• _WORK INSTRUCTIONS_
Extract every line of the visual spatial reasoning items below verbatim, dropping the picture placeholders.

• _Visual spatial reasoning items_
******

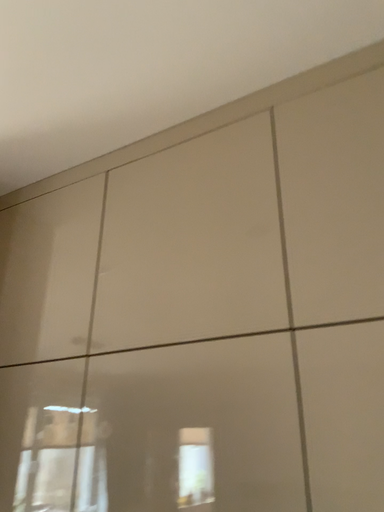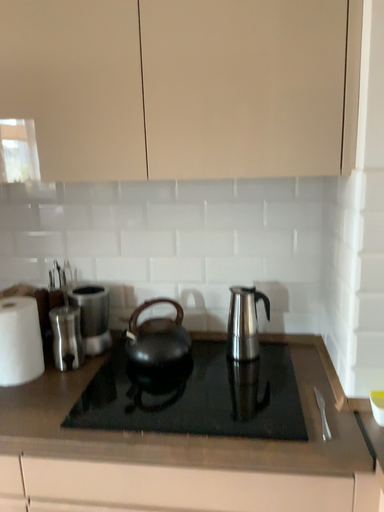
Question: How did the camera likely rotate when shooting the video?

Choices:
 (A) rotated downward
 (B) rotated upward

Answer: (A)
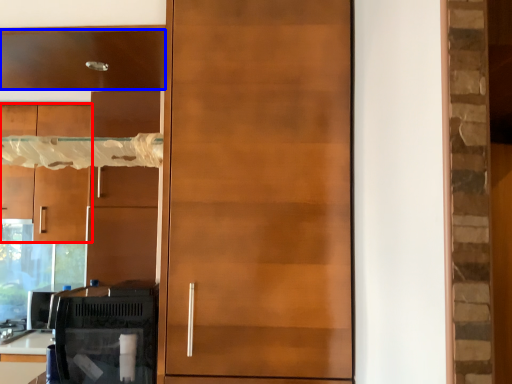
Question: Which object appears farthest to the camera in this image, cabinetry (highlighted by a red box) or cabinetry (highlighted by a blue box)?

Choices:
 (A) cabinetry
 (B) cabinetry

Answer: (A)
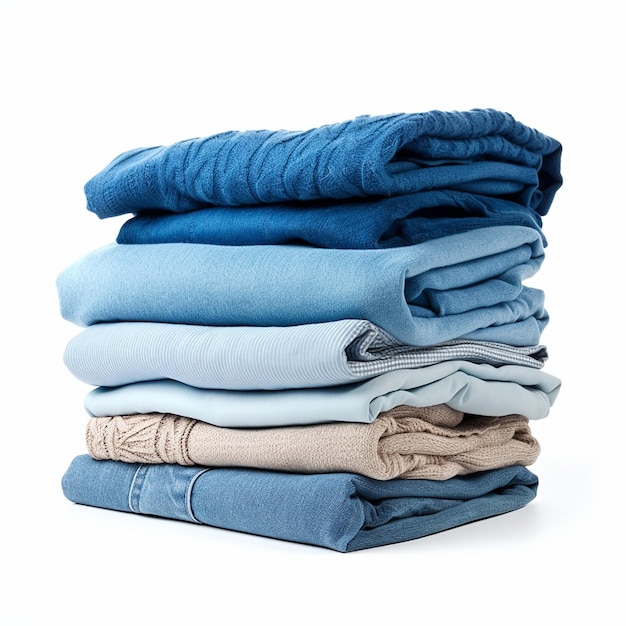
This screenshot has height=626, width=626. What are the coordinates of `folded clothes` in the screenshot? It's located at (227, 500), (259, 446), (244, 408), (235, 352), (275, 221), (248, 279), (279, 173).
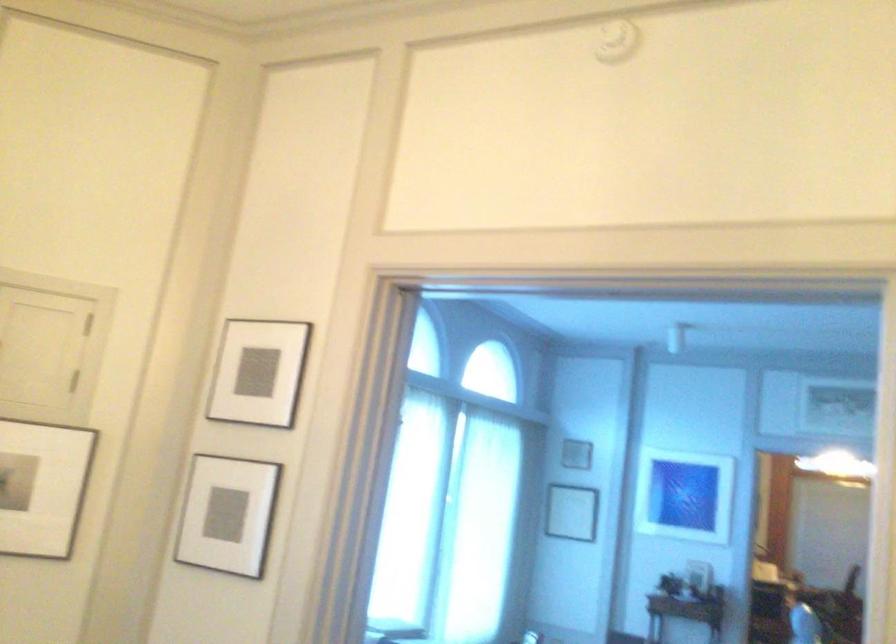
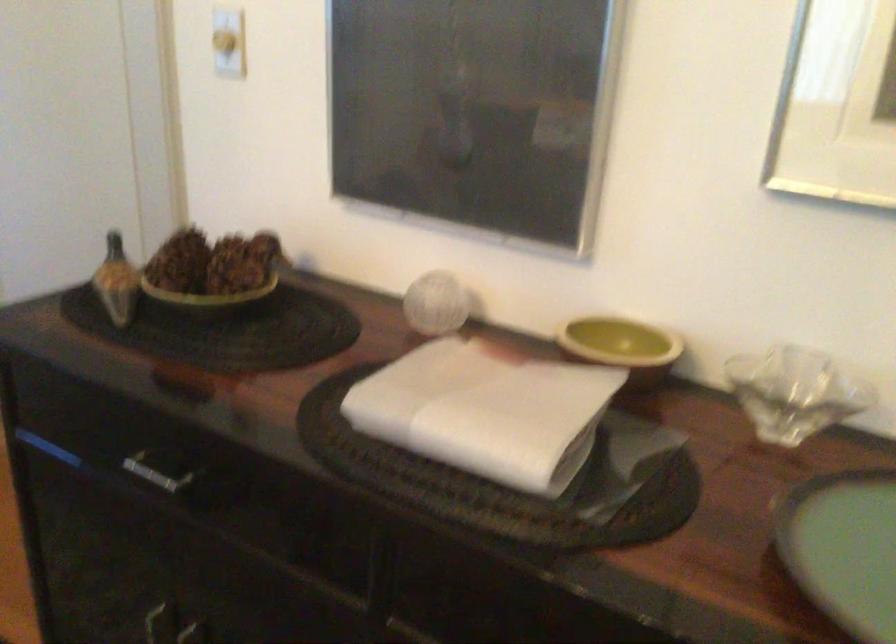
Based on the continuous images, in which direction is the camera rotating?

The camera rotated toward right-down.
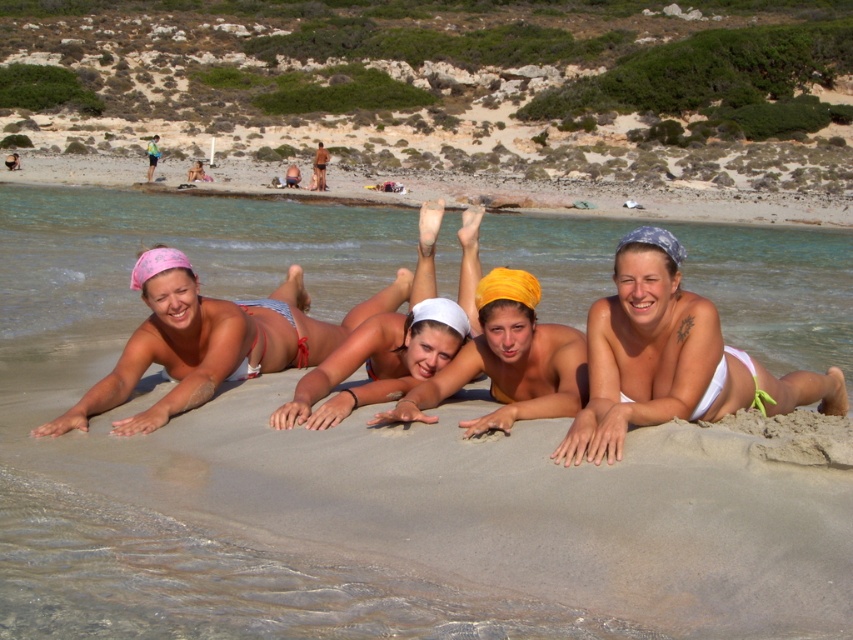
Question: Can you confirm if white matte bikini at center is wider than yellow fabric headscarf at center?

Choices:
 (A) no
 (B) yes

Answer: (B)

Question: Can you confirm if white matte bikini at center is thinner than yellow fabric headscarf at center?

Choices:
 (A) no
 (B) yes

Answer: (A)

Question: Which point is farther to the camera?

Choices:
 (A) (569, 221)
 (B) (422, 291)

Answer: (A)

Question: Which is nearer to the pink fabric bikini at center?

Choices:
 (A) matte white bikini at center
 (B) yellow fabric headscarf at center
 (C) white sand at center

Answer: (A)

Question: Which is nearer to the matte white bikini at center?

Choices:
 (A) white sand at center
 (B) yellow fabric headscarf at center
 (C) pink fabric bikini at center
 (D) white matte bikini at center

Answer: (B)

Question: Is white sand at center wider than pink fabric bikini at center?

******

• _ANSWER TO THIS EXERCISE_
Question: How did the camera likely rotate when shooting the video?

Choices:
 (A) rotated downward
 (B) rotated upward

Answer: (A)
Question: Which object appears farthest to the camera in this image, cabinetry (highlighted by a red box) or cabinetry (highlighted by a blue box)?

Choices:
 (A) cabinetry
 (B) cabinetry

Answer: (A)
This screenshot has height=626, width=626. What are the coordinates of `folded clothes` in the screenshot? It's located at (227, 500), (259, 446), (244, 408), (235, 352), (275, 221), (248, 279), (279, 173).
Based on the continuous images, in which direction is the camera rotating?

The camera rotated toward right-down.
Question: Can you confirm if white matte bikini at center is wider than yellow fabric headscarf at center?

Choices:
 (A) no
 (B) yes

Answer: (B)

Question: Can you confirm if white matte bikini at center is thinner than yellow fabric headscarf at center?

Choices:
 (A) no
 (B) yes

Answer: (A)

Question: Which point is farther to the camera?

Choices:
 (A) (569, 221)
 (B) (422, 291)

Answer: (A)

Question: Which is nearer to the pink fabric bikini at center?

Choices:
 (A) matte white bikini at center
 (B) yellow fabric headscarf at center
 (C) white sand at center

Answer: (A)

Question: Which is nearer to the matte white bikini at center?

Choices:
 (A) white sand at center
 (B) yellow fabric headscarf at center
 (C) pink fabric bikini at center
 (D) white matte bikini at center

Answer: (B)

Question: Is white sand at center wider than pink fabric bikini at center?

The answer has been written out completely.